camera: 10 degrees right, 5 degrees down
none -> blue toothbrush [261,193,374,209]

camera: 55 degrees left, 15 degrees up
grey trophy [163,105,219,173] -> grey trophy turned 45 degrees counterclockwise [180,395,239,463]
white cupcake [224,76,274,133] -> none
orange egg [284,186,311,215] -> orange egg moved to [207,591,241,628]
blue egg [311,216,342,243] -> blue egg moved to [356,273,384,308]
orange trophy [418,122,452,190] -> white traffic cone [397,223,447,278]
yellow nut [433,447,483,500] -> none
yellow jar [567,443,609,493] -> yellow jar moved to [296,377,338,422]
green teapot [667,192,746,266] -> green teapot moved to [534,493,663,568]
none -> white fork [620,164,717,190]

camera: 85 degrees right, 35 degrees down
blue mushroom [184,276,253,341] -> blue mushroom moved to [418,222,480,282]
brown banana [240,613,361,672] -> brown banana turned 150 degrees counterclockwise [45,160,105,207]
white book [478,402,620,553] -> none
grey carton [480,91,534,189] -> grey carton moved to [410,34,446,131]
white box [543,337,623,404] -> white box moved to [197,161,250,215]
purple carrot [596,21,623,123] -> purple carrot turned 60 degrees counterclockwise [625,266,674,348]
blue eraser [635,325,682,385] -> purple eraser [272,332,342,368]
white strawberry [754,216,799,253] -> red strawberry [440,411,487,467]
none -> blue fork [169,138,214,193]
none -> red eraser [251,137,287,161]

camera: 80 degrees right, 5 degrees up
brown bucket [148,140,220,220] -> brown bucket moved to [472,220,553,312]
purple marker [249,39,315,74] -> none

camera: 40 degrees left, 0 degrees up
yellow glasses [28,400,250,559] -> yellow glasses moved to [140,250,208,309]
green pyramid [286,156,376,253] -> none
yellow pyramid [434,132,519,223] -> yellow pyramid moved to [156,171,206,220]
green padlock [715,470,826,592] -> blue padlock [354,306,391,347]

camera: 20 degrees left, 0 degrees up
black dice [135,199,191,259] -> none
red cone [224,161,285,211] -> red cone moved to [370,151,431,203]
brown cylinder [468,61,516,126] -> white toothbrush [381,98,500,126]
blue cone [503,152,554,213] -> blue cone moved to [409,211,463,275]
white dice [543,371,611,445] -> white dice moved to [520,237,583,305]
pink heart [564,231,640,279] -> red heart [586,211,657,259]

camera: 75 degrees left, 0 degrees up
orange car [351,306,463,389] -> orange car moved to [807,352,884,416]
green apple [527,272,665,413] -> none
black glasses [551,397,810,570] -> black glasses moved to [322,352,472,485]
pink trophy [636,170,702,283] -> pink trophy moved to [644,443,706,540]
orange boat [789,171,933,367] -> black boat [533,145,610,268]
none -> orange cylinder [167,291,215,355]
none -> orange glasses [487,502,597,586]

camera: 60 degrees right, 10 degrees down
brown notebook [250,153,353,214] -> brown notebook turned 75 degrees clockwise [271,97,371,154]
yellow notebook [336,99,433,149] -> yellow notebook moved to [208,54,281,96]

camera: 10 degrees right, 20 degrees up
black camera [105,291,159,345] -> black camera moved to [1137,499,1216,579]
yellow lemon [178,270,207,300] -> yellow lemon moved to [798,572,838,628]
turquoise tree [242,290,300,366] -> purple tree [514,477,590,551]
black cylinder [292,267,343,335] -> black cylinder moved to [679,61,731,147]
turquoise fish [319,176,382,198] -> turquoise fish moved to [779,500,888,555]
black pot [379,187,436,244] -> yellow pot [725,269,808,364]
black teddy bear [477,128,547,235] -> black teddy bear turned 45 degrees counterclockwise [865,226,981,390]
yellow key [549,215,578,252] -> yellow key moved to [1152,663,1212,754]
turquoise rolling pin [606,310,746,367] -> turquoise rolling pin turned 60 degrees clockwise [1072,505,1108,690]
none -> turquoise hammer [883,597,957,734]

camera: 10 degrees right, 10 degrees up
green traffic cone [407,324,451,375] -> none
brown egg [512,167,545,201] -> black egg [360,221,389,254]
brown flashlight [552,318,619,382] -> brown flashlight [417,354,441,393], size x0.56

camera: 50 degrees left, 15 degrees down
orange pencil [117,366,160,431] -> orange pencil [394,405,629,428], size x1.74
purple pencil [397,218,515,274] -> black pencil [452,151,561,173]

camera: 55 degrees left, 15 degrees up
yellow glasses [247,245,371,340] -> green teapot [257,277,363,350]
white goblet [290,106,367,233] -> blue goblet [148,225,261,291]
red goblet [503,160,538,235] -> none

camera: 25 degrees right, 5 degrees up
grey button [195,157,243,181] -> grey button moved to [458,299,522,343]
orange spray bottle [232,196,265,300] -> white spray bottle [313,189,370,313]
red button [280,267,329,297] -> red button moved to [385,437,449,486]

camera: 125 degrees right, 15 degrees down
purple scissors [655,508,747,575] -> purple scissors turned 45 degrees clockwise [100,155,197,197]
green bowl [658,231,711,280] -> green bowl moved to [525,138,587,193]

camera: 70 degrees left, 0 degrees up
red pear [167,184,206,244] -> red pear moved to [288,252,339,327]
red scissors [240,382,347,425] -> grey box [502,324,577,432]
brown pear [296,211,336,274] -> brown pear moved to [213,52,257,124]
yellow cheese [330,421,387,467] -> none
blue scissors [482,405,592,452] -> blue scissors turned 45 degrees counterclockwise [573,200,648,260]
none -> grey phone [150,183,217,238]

TASK DESCRIPTION: Retype the listing exactly, in full.

RESULT OF THIS EXERCISE:
camera: 10 degrees right, 5 degrees down
none -> blue toothbrush [261,193,374,209]

camera: 55 degrees left, 15 degrees up
grey trophy [163,105,219,173] -> grey trophy turned 45 degrees counterclockwise [180,395,239,463]
white cupcake [224,76,274,133] -> none
orange egg [284,186,311,215] -> orange egg moved to [207,591,241,628]
blue egg [311,216,342,243] -> blue egg moved to [356,273,384,308]
orange trophy [418,122,452,190] -> white traffic cone [397,223,447,278]
yellow nut [433,447,483,500] -> none
yellow jar [567,443,609,493] -> yellow jar moved to [296,377,338,422]
green teapot [667,192,746,266] -> green teapot moved to [534,493,663,568]
none -> white fork [620,164,717,190]

camera: 85 degrees right, 35 degrees down
blue mushroom [184,276,253,341] -> blue mushroom moved to [418,222,480,282]
brown banana [240,613,361,672] -> brown banana turned 150 degrees counterclockwise [45,160,105,207]
white book [478,402,620,553] -> none
grey carton [480,91,534,189] -> grey carton moved to [410,34,446,131]
white box [543,337,623,404] -> white box moved to [197,161,250,215]
purple carrot [596,21,623,123] -> purple carrot turned 60 degrees counterclockwise [625,266,674,348]
blue eraser [635,325,682,385] -> purple eraser [272,332,342,368]
white strawberry [754,216,799,253] -> red strawberry [440,411,487,467]
none -> blue fork [169,138,214,193]
none -> red eraser [251,137,287,161]

camera: 80 degrees right, 5 degrees up
brown bucket [148,140,220,220] -> brown bucket moved to [472,220,553,312]
purple marker [249,39,315,74] -> none

camera: 40 degrees left, 0 degrees up
yellow glasses [28,400,250,559] -> yellow glasses moved to [140,250,208,309]
green pyramid [286,156,376,253] -> none
yellow pyramid [434,132,519,223] -> yellow pyramid moved to [156,171,206,220]
green padlock [715,470,826,592] -> blue padlock [354,306,391,347]

camera: 20 degrees left, 0 degrees up
black dice [135,199,191,259] -> none
red cone [224,161,285,211] -> red cone moved to [370,151,431,203]
brown cylinder [468,61,516,126] -> white toothbrush [381,98,500,126]
blue cone [503,152,554,213] -> blue cone moved to [409,211,463,275]
white dice [543,371,611,445] -> white dice moved to [520,237,583,305]
pink heart [564,231,640,279] -> red heart [586,211,657,259]

camera: 75 degrees left, 0 degrees up
orange car [351,306,463,389] -> orange car moved to [807,352,884,416]
green apple [527,272,665,413] -> none
black glasses [551,397,810,570] -> black glasses moved to [322,352,472,485]
pink trophy [636,170,702,283] -> pink trophy moved to [644,443,706,540]
orange boat [789,171,933,367] -> black boat [533,145,610,268]
none -> orange cylinder [167,291,215,355]
none -> orange glasses [487,502,597,586]

camera: 60 degrees right, 10 degrees down
brown notebook [250,153,353,214] -> brown notebook turned 75 degrees clockwise [271,97,371,154]
yellow notebook [336,99,433,149] -> yellow notebook moved to [208,54,281,96]

camera: 10 degrees right, 20 degrees up
black camera [105,291,159,345] -> black camera moved to [1137,499,1216,579]
yellow lemon [178,270,207,300] -> yellow lemon moved to [798,572,838,628]
turquoise tree [242,290,300,366] -> purple tree [514,477,590,551]
black cylinder [292,267,343,335] -> black cylinder moved to [679,61,731,147]
turquoise fish [319,176,382,198] -> turquoise fish moved to [779,500,888,555]
black pot [379,187,436,244] -> yellow pot [725,269,808,364]
black teddy bear [477,128,547,235] -> black teddy bear turned 45 degrees counterclockwise [865,226,981,390]
yellow key [549,215,578,252] -> yellow key moved to [1152,663,1212,754]
turquoise rolling pin [606,310,746,367] -> turquoise rolling pin turned 60 degrees clockwise [1072,505,1108,690]
none -> turquoise hammer [883,597,957,734]

camera: 10 degrees right, 10 degrees up
green traffic cone [407,324,451,375] -> none
brown egg [512,167,545,201] -> black egg [360,221,389,254]
brown flashlight [552,318,619,382] -> brown flashlight [417,354,441,393], size x0.56

camera: 50 degrees left, 15 degrees down
orange pencil [117,366,160,431] -> orange pencil [394,405,629,428], size x1.74
purple pencil [397,218,515,274] -> black pencil [452,151,561,173]

camera: 55 degrees left, 15 degrees up
yellow glasses [247,245,371,340] -> green teapot [257,277,363,350]
white goblet [290,106,367,233] -> blue goblet [148,225,261,291]
red goblet [503,160,538,235] -> none

camera: 25 degrees right, 5 degrees up
grey button [195,157,243,181] -> grey button moved to [458,299,522,343]
orange spray bottle [232,196,265,300] -> white spray bottle [313,189,370,313]
red button [280,267,329,297] -> red button moved to [385,437,449,486]

camera: 125 degrees right, 15 degrees down
purple scissors [655,508,747,575] -> purple scissors turned 45 degrees clockwise [100,155,197,197]
green bowl [658,231,711,280] -> green bowl moved to [525,138,587,193]

camera: 70 degrees left, 0 degrees up
red pear [167,184,206,244] -> red pear moved to [288,252,339,327]
red scissors [240,382,347,425] -> grey box [502,324,577,432]
brown pear [296,211,336,274] -> brown pear moved to [213,52,257,124]
yellow cheese [330,421,387,467] -> none
blue scissors [482,405,592,452] -> blue scissors turned 45 degrees counterclockwise [573,200,648,260]
none -> grey phone [150,183,217,238]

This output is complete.